• Material provided:
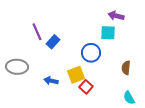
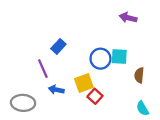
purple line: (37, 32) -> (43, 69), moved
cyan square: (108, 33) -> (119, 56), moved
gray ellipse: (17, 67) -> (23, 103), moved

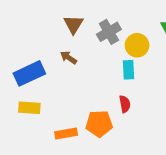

---

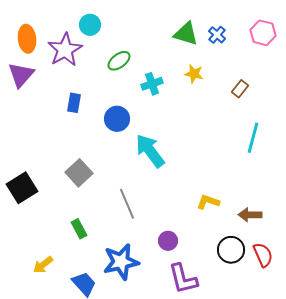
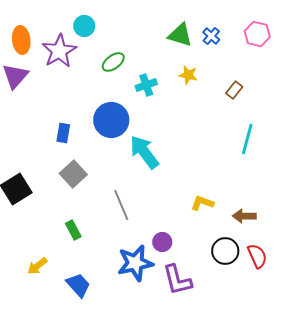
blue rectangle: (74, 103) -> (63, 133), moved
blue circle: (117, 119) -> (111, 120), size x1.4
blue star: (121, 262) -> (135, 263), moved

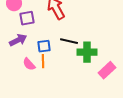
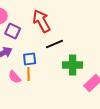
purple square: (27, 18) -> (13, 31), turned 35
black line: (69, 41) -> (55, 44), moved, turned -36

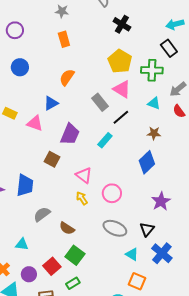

• What you have to do:
Beginning with the line that has "purple line: (37, 32) -> (43, 69), moved" and ending with the line that has "gray ellipse: (17, 67) -> (23, 103), moved", set down the lines above exactly and include no others.

• Result of this task:
purple line: (37, 32) -> (43, 69), moved
cyan square: (108, 33) -> (119, 56), moved
gray ellipse: (17, 67) -> (23, 103), moved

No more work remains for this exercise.